▶ **WHAT YOU SHOULD DO**
Across the records that follow, how many lines contain the string "door"? Answer with the number only.

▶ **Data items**
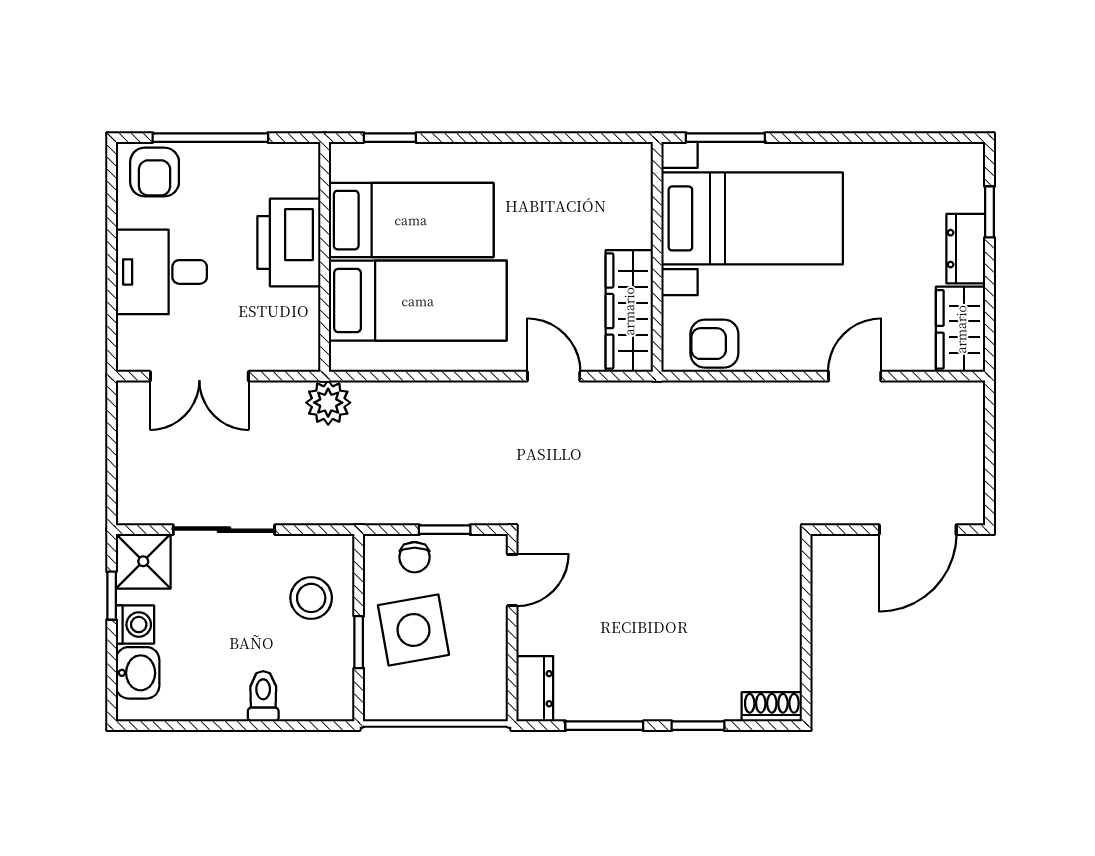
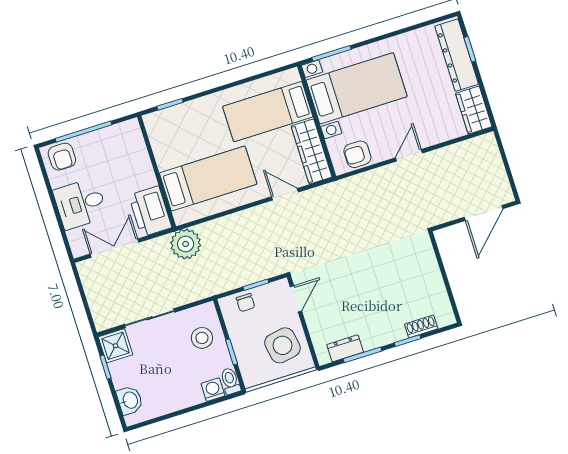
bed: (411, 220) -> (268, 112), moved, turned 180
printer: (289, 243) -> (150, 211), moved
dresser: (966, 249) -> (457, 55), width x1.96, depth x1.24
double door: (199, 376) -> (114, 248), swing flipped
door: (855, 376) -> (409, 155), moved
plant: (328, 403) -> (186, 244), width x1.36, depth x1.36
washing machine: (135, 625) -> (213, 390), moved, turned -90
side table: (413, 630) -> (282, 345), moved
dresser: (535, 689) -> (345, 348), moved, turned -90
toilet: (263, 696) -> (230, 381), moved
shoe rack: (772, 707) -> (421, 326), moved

▶ **WRITTEN SOLUTION**
2